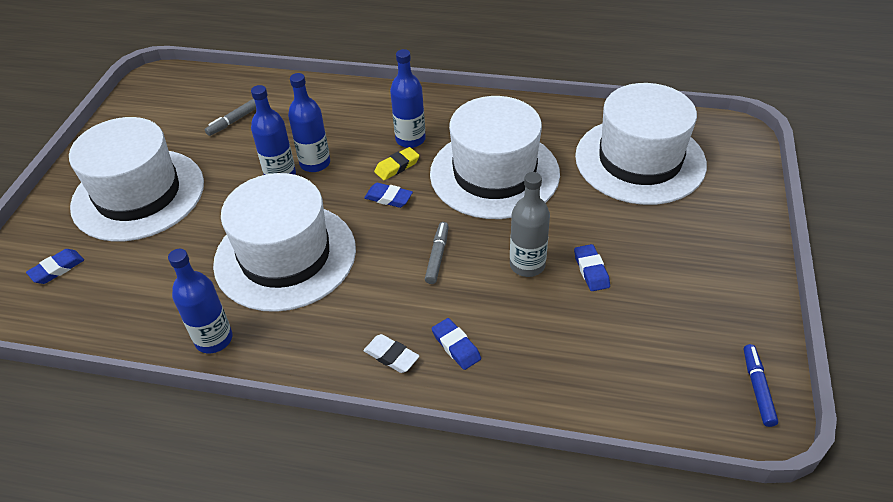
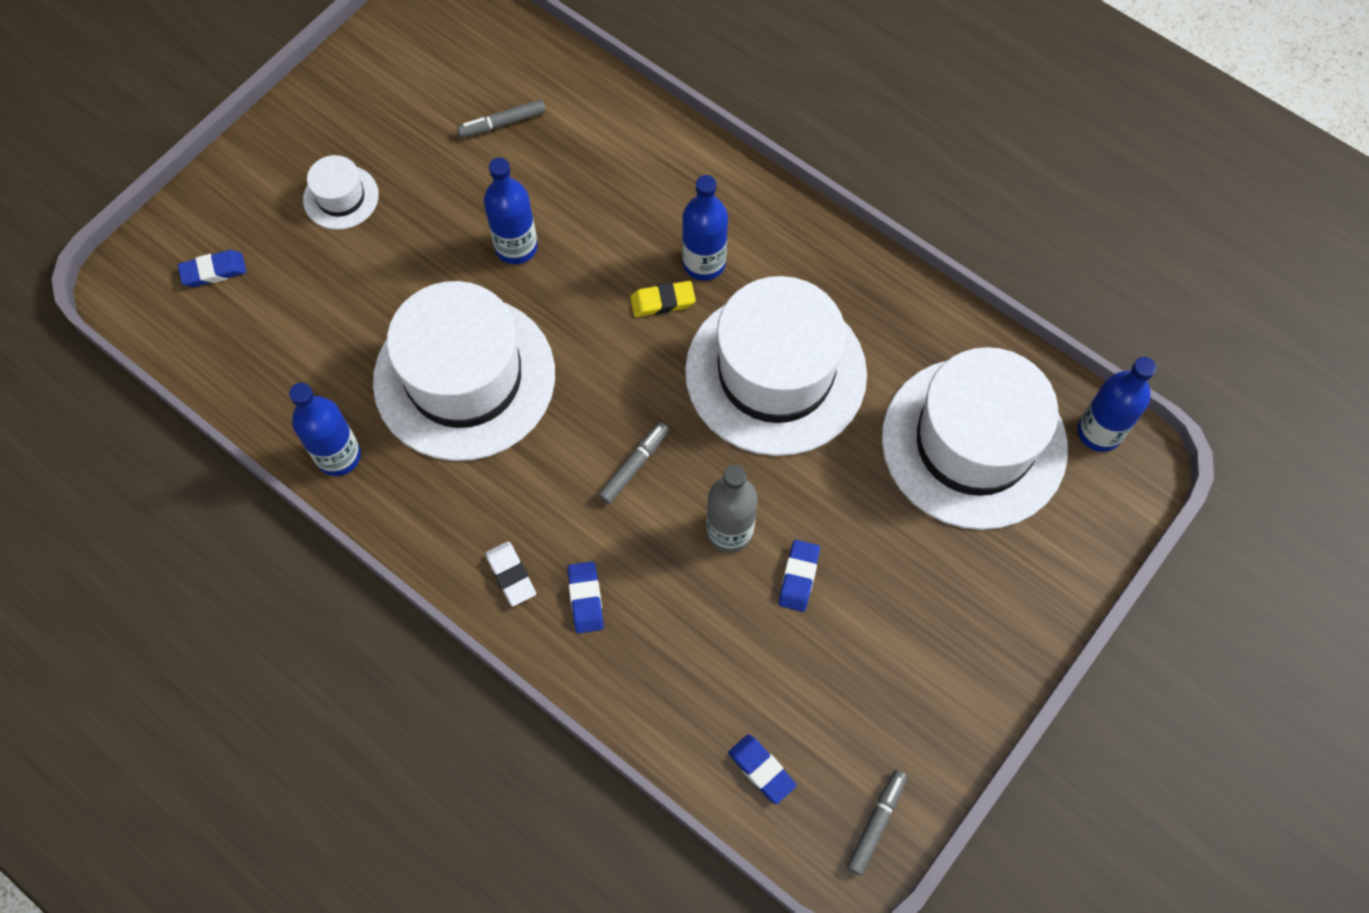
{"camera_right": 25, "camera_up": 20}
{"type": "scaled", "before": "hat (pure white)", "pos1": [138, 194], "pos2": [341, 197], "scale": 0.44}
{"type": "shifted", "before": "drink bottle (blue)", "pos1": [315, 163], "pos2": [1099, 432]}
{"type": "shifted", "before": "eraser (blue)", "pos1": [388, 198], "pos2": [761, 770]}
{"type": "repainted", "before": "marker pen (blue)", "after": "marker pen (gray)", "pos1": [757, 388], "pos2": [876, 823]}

◇ ◇ ◇

▶ _Exercise_:
How many lines in the entries above include the string "type"? Answer with the number only.

▶ _Completed task_:
4